• **Instructions for the task**:
The lines to reproduce run from the one containing "IC1 pin GND: GND -> VIN" to the end of the listing. Reproduce them exactly, both ends included, and nothing else.

***** Task data *****

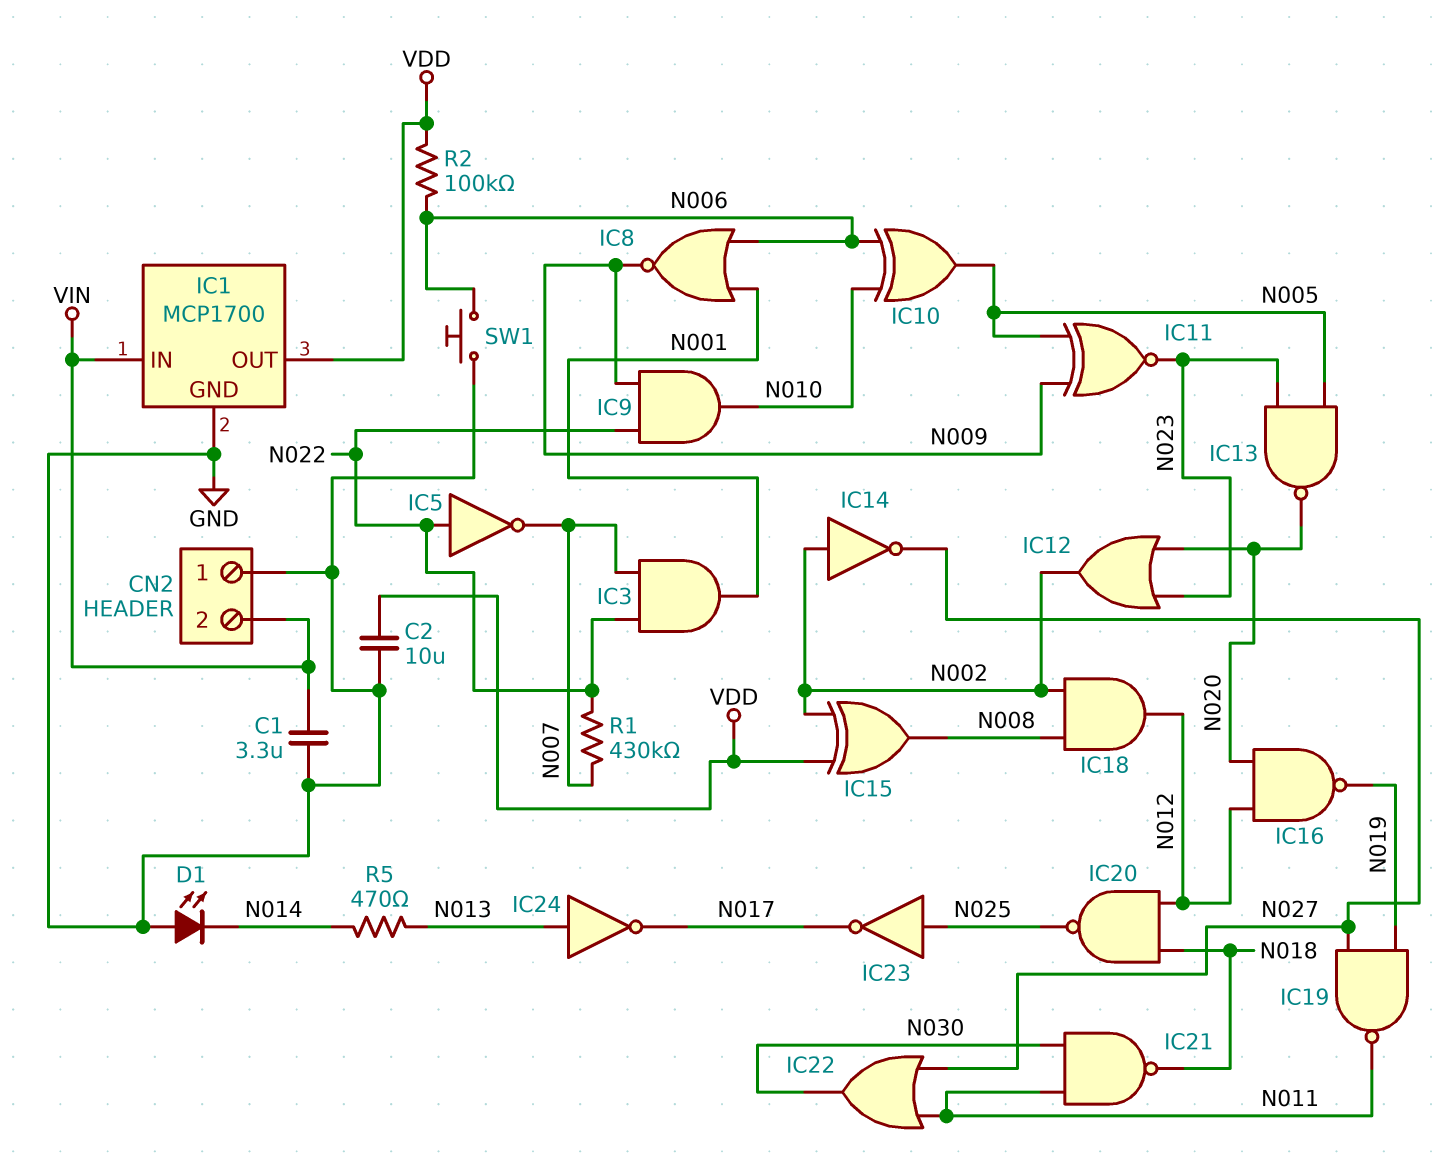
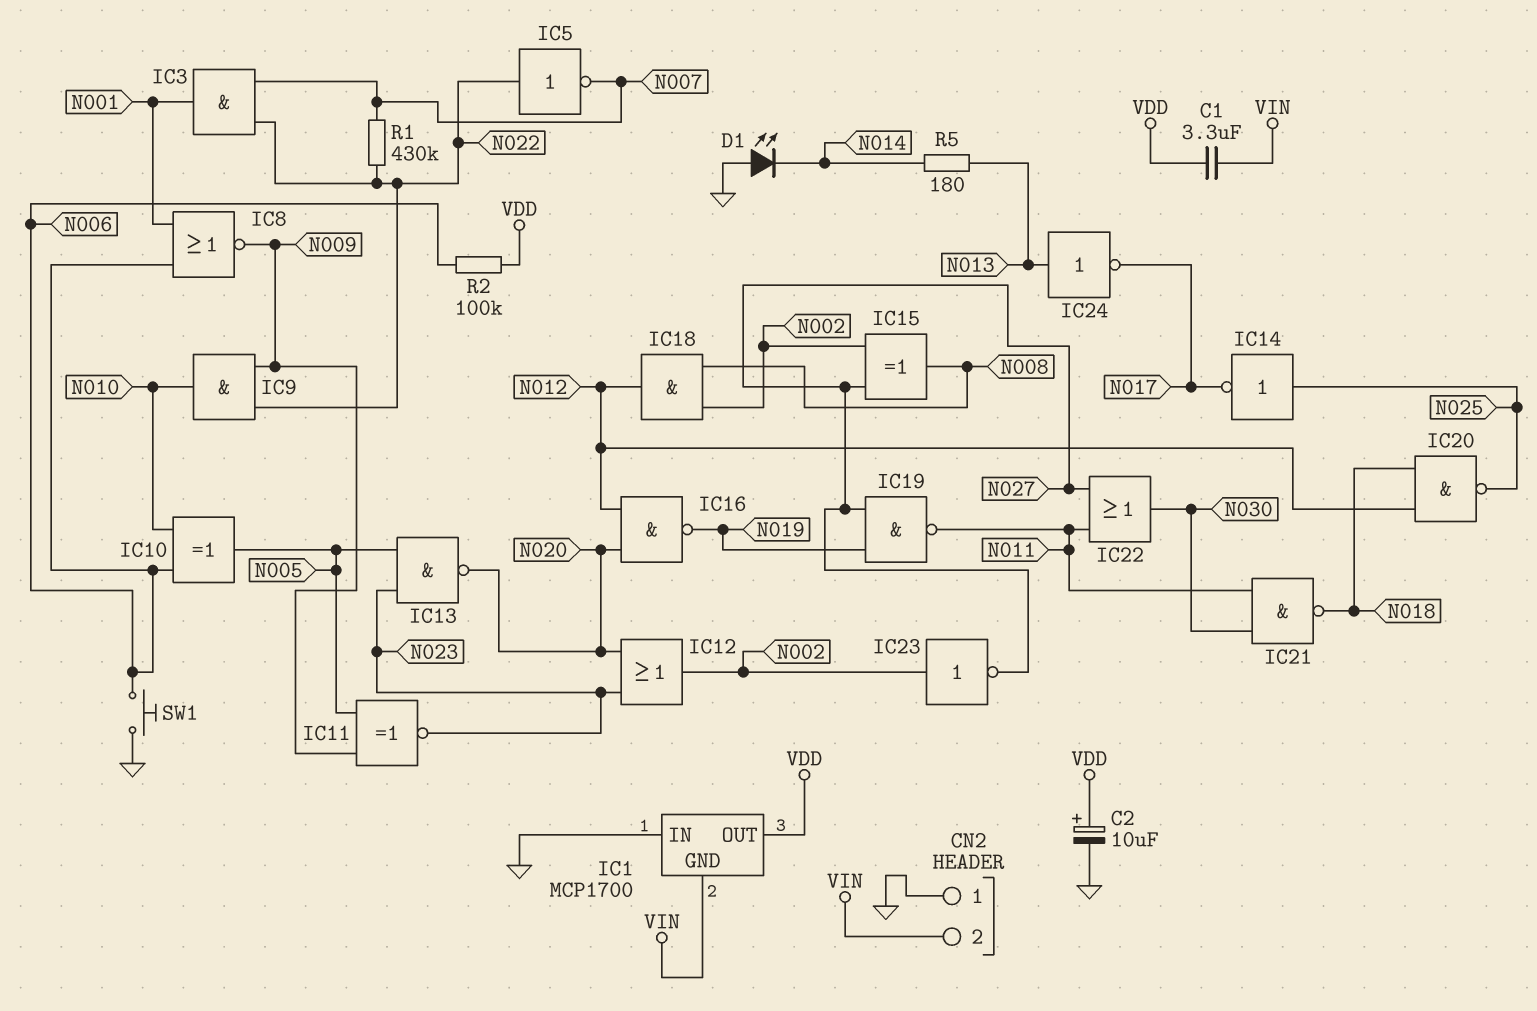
C1: 3.3uF (GND, VIN) -> 3.3uF (VDD, VIN)
C2: 10uF (GND, VDD) -> 10uF (plus VDD, minus GND)
IC1 pin GND: GND -> VIN
IC1 pin IN: VIN -> GND
IC14: NOT (in N002, out N027) -> NOT (in N025, out N017)
IC15: XOR (in N002, in VDD, out N008) -> XOR (in N002, in N027, out N008)
IC23: NOT (in N025, out N017) -> NOT (in N002, out N027)
R5: 470 (N013, N014) -> 180 (N013, N014)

*****

• **Answer to this task**:
IC1 pin GND: GND -> VIN
IC1 pin IN: VIN -> GND
IC14: NOT (in N002, out N027) -> NOT (in N025, out N017)
IC15: XOR (in N002, in VDD, out N008) -> XOR (in N002, in N027, out N008)
IC23: NOT (in N025, out N017) -> NOT (in N002, out N027)
R5: 470 (N013, N014) -> 180 (N013, N014)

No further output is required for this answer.